● **Task requirements**
Go through the entries below and copy every line that holds the word "Pinsel".

● **Stored entries**
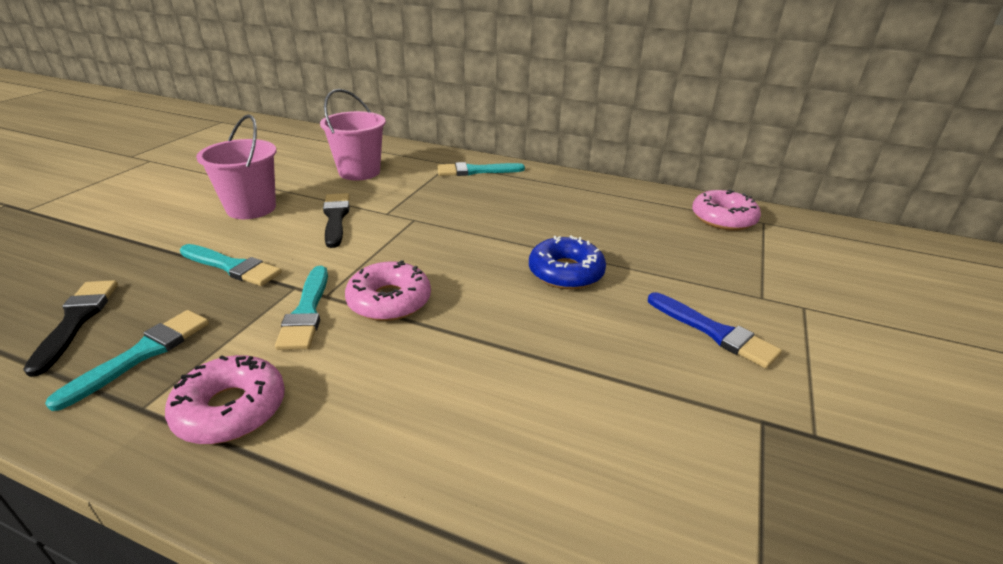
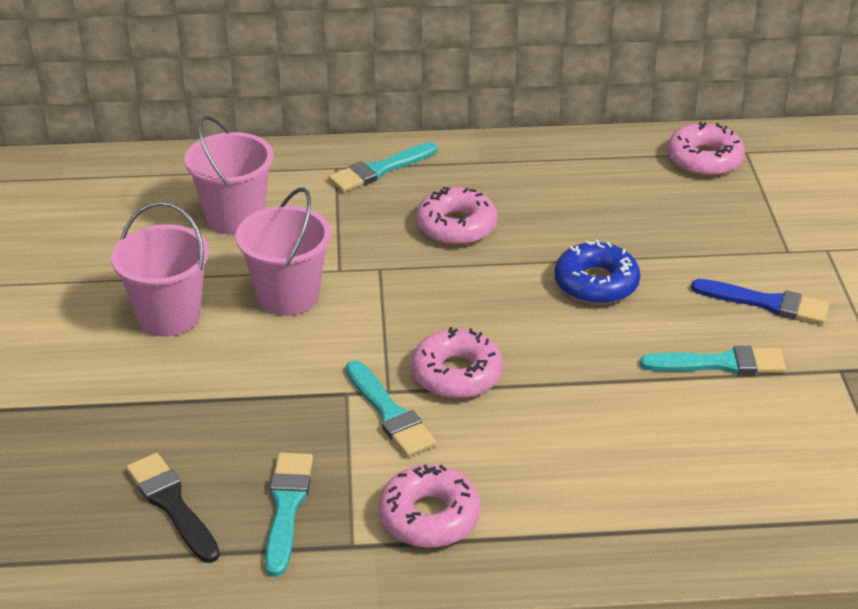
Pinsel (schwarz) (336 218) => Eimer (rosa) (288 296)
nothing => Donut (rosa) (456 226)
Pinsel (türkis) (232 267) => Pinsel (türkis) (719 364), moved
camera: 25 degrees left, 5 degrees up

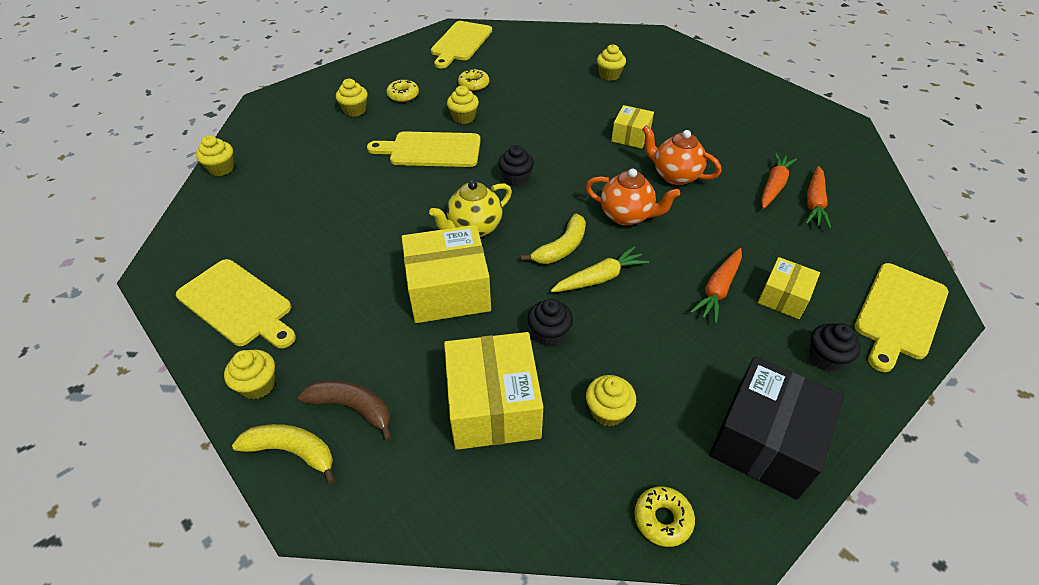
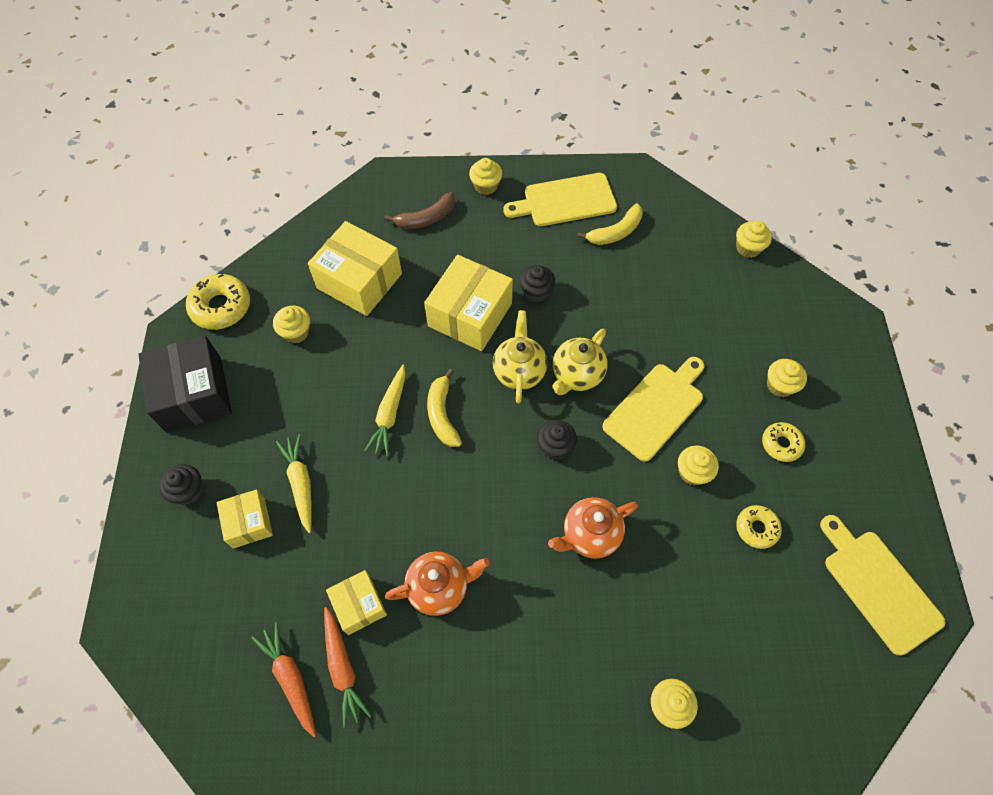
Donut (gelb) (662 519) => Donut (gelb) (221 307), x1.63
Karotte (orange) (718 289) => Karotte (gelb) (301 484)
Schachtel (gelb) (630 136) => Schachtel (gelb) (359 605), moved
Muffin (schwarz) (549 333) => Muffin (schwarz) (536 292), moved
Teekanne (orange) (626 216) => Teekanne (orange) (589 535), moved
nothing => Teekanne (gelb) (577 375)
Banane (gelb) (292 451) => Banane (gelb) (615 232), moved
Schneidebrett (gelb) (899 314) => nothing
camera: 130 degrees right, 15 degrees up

● **Output of the exercise**
Pinsel (schwarz) (336 218) => Eimer (rosa) (288 296)
Pinsel (türkis) (232 267) => Pinsel (türkis) (719 364), moved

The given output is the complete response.